Work required ->
Pick every line with "right" from the material below.

Source records ->
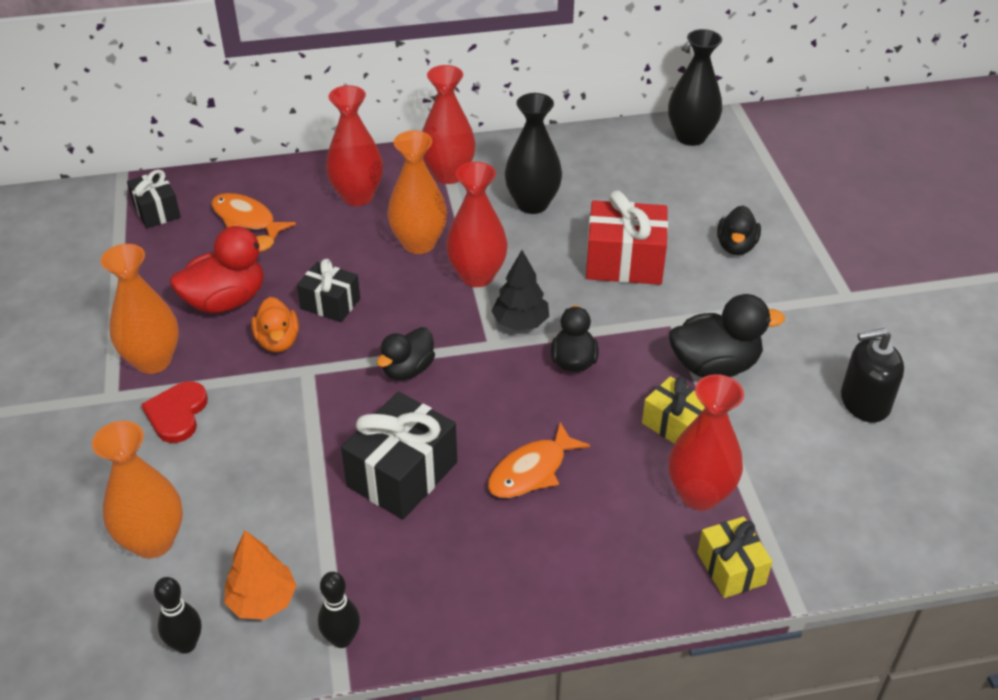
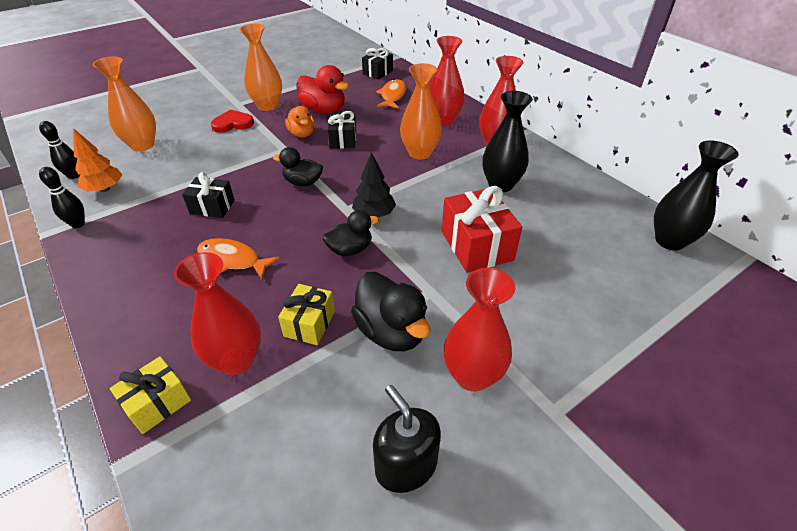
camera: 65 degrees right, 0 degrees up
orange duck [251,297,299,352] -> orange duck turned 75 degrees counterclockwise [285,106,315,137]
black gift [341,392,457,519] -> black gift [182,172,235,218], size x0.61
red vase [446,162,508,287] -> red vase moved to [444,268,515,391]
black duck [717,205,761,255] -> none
---
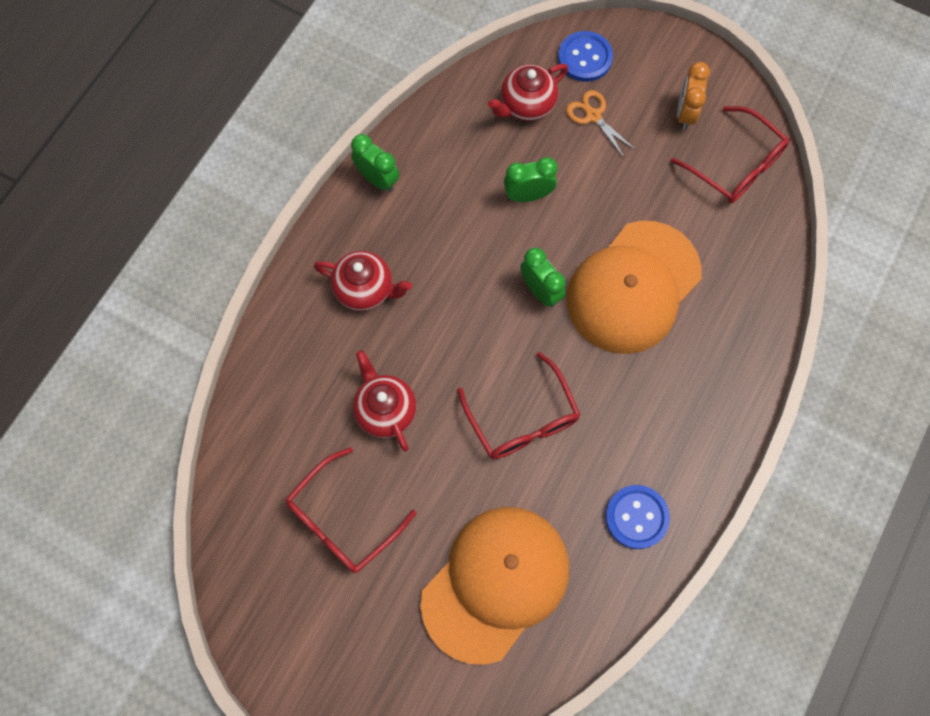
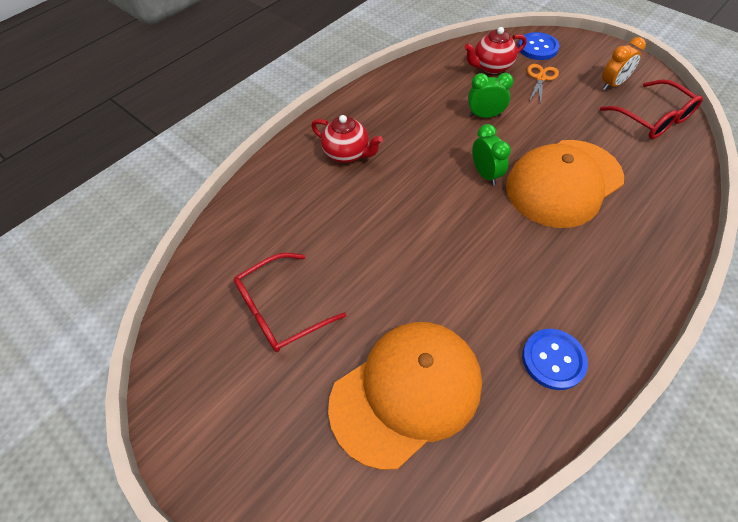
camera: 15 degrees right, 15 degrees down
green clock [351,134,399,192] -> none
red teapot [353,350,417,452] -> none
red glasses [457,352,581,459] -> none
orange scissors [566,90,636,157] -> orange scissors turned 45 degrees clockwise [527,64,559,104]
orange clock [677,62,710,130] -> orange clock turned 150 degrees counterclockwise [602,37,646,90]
...
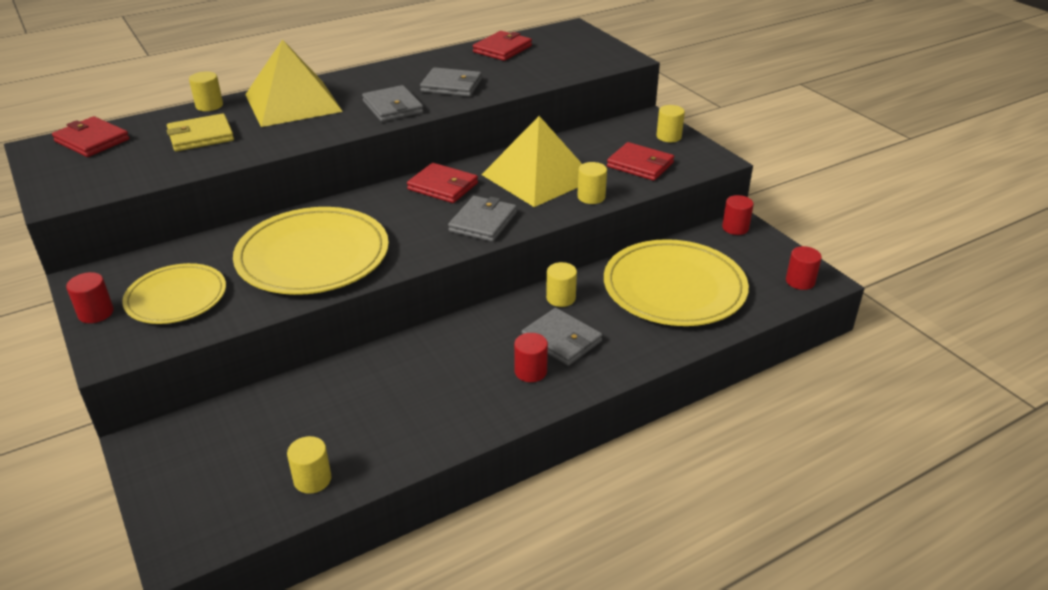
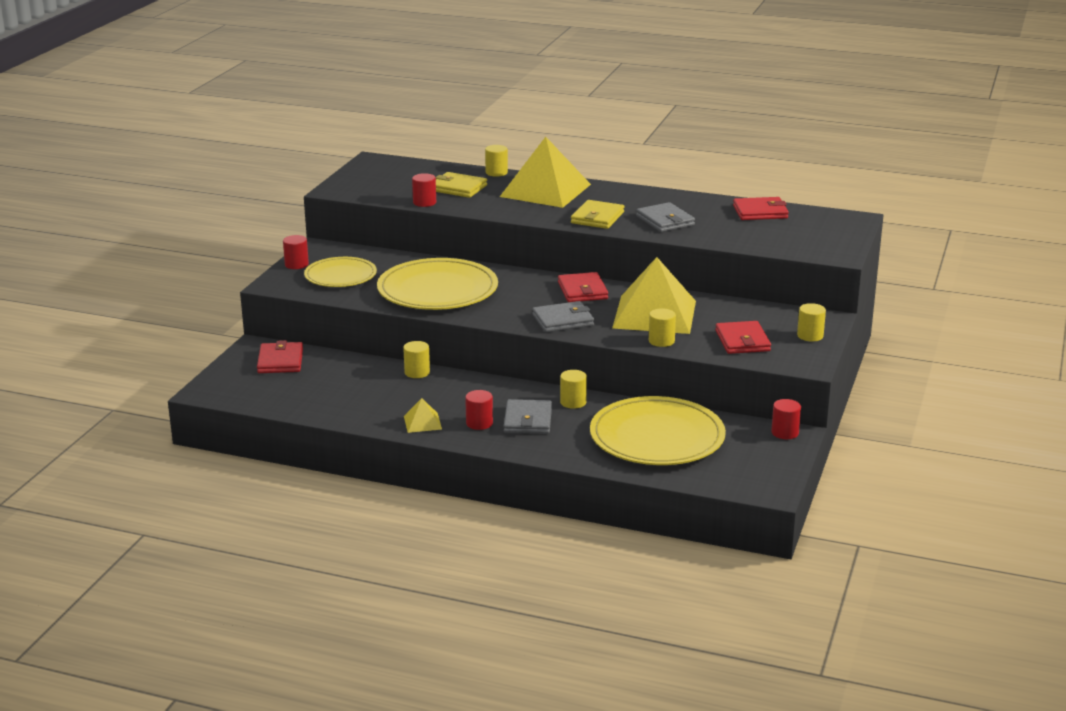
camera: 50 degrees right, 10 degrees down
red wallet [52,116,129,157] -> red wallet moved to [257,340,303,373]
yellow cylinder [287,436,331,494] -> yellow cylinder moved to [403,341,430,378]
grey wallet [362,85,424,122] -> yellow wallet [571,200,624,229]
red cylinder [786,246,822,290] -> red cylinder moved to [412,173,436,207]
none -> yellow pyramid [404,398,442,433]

Response ->
camera: 65 degrees right, 0 degrees up
camera: 15 degrees right, 15 degrees down
camera: 50 degrees right, 10 degrees down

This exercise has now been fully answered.